> [Problem statement]: Restate the records in full and exactly, with no images included.

%%

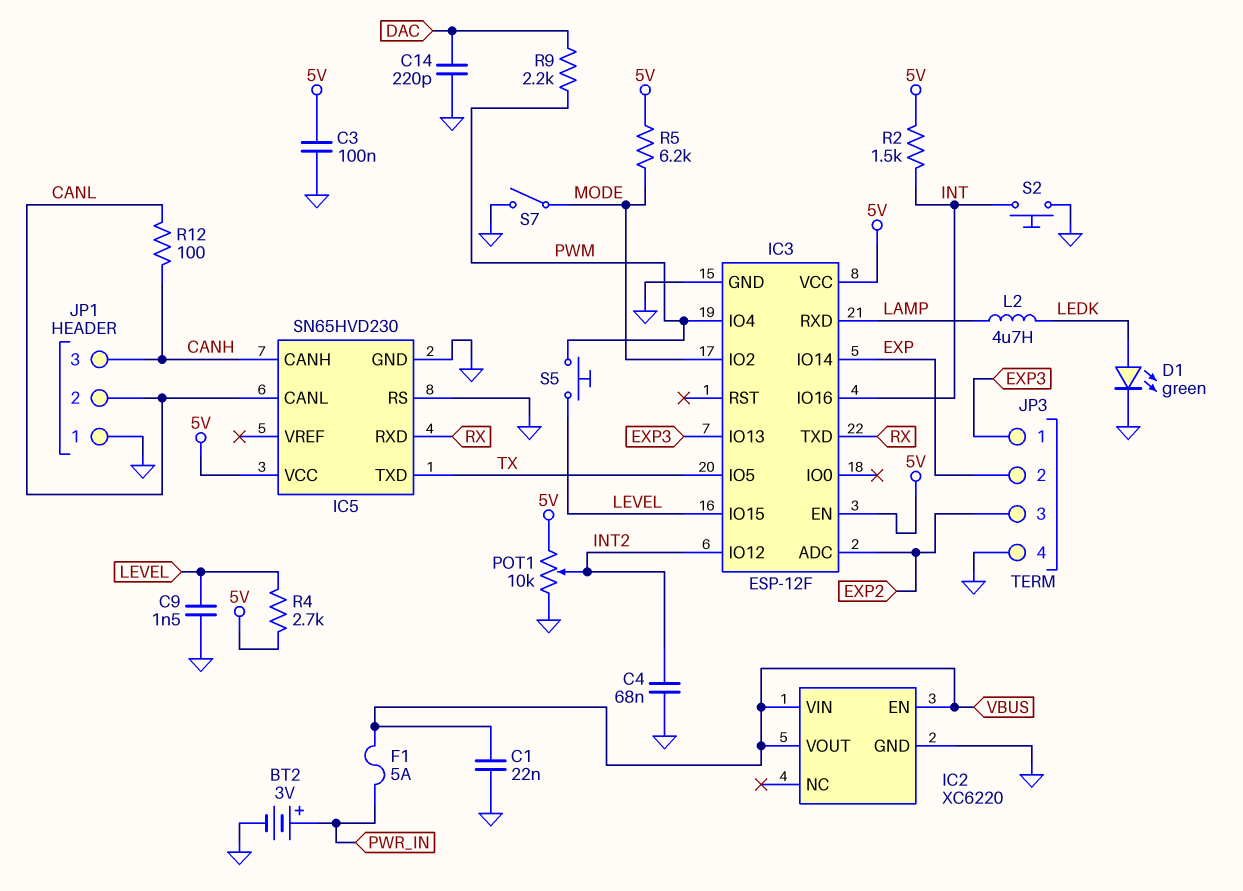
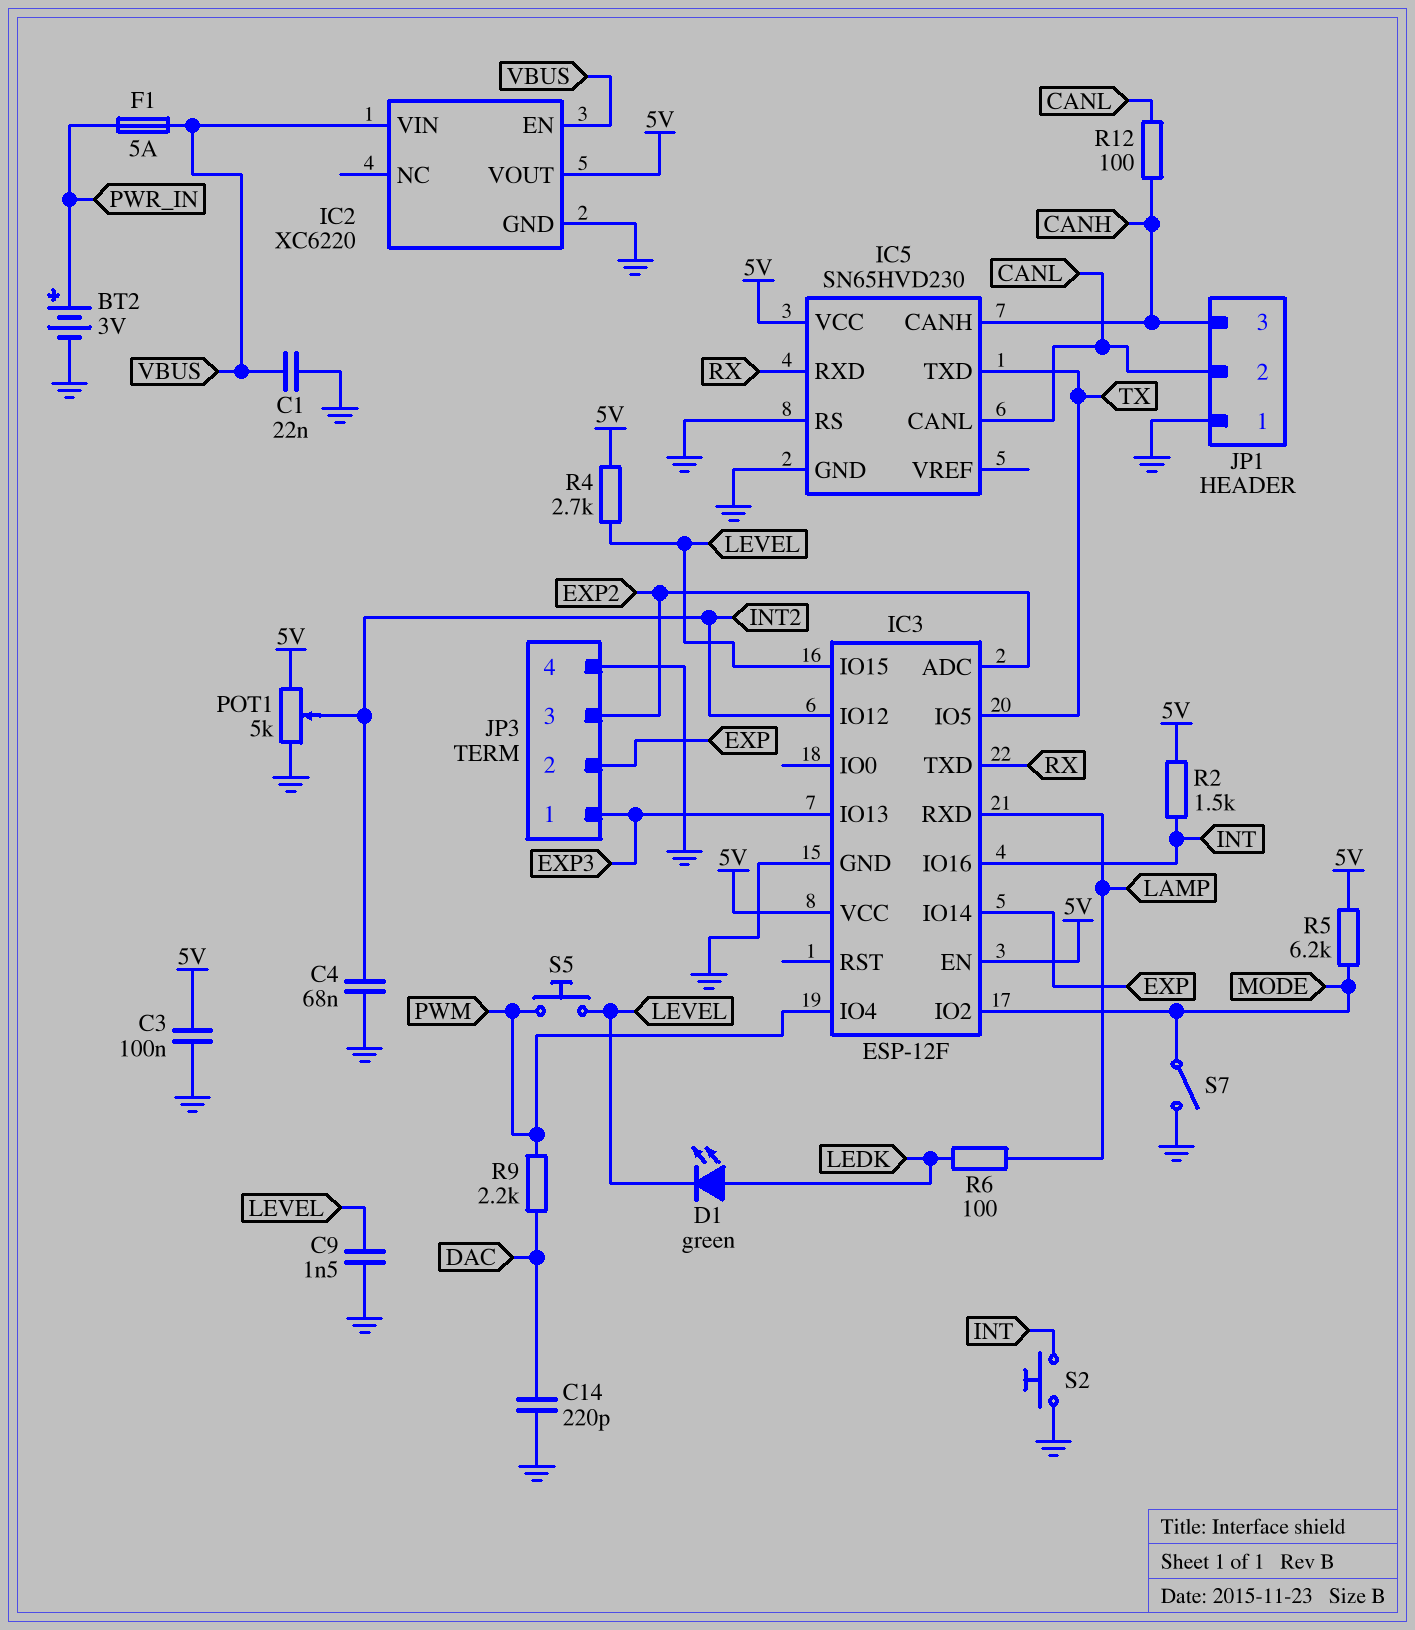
D1: LED green (A LEDK, K GND) -> LED green (A LEDK, K LEVEL)
IC2 pin VOUT: VBUS -> 5V
L2: 4.7uH (LAMP, LEDK) -> none
POT1: 10k (5V, GND, wiper INT2) -> 5k (5V, GND, wiper INT2)
R6: none -> 100 (LAMP, LEDK)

%%

> [Solution to this exercise]:
D1: LED green (A LEDK, K GND) -> LED green (A LEDK, K LEVEL)
IC2 pin VOUT: VBUS -> 5V
L2: 4.7uH (LAMP, LEDK) -> none
POT1: 10k (5V, GND, wiper INT2) -> 5k (5V, GND, wiper INT2)
R6: none -> 100 (LAMP, LEDK)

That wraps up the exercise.